<<<<

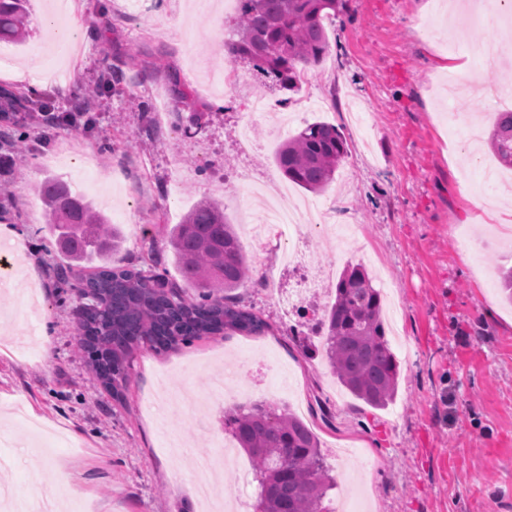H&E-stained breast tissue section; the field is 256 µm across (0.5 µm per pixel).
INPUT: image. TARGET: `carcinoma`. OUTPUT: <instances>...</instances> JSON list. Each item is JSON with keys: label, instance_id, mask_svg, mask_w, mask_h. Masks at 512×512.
Returning a JSON list of instances; mask_svg holds the SVG:
<instances>
[{"label": "carcinoma", "instance_id": "obj_1", "mask_svg": "<svg viewBox=\"0 0 512 512\" xmlns=\"http://www.w3.org/2000/svg\"><path fill=\"white\" fill-rule=\"evenodd\" d=\"M236 58L253 63L281 88L297 92L304 69L329 52L323 19L336 15L343 0H240ZM27 0H0V41L27 35ZM29 112L27 96L0 85V121L18 125ZM499 163L512 167V111L500 112L489 132ZM347 154L336 126L307 125L288 137L274 154L282 174L299 187L324 190ZM48 228L73 268L94 258L100 265L83 273L79 326L91 333L81 343L95 373L112 393L127 381L123 361L133 350H169L183 341L226 330L261 335L269 329L256 313L232 301L231 292L249 274L242 243L215 203L202 201L166 231L183 280L200 290L203 301L183 295L174 284L156 290L161 274L110 265L121 250L120 229L84 196L55 178L42 185ZM321 346L340 384L374 409L395 398L399 363L386 336L381 291L360 265L347 267L335 298L320 321ZM239 448L256 463L254 512H333L326 504L334 488L319 441L289 409L273 404L237 406L225 417Z\"/></svg>", "mask_w": 512, "mask_h": 512}]
</instances>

>>>>

_Job_
All of the material above is to be copied exactly, except for its images.

_In response_
H&E-stained breast tissue section; the field is 256 µm across (0.5 µm per pixel).
INPUT: image. TARGET: `carcinoma`. OUTPUT: <instances>...</instances> JSON list. Each item is JSON with keys: label, instance_id, mask_svg, mask_w, mask_h. Masks at 512×512.
Returning a JSON list of instances; mask_svg holds the SVG:
<instances>
[{"label": "carcinoma", "instance_id": "obj_1", "mask_svg": "<svg viewBox=\"0 0 512 512\" xmlns=\"http://www.w3.org/2000/svg\"><path fill=\"white\" fill-rule=\"evenodd\" d=\"M236 58L253 63L281 88L297 92L304 69L329 52L323 19L336 15L343 0H240ZM27 0H0V41L27 35ZM29 112L27 96L0 85V121L18 125ZM499 163L512 167V111L500 112L489 132ZM347 154L336 126L307 125L288 137L274 154L282 174L299 187L324 190ZM48 228L73 268L94 258L100 265L83 273L79 326L91 333L81 343L95 373L112 393L127 381L123 361L133 350H169L183 341L226 330L261 335L269 329L256 313L232 301L231 292L249 274L242 243L215 203L202 201L166 231L183 280L200 290L203 301L183 295L174 284L156 290L161 274L110 265L121 250L120 229L84 196L55 178L42 185ZM321 346L340 384L374 409L395 398L399 363L386 336L381 291L360 265L347 267L335 298L320 321ZM239 448L256 463L254 512H333L326 504L334 488L319 441L289 409L273 404L237 406L225 417Z\"/></svg>", "mask_w": 512, "mask_h": 512}]
</instances>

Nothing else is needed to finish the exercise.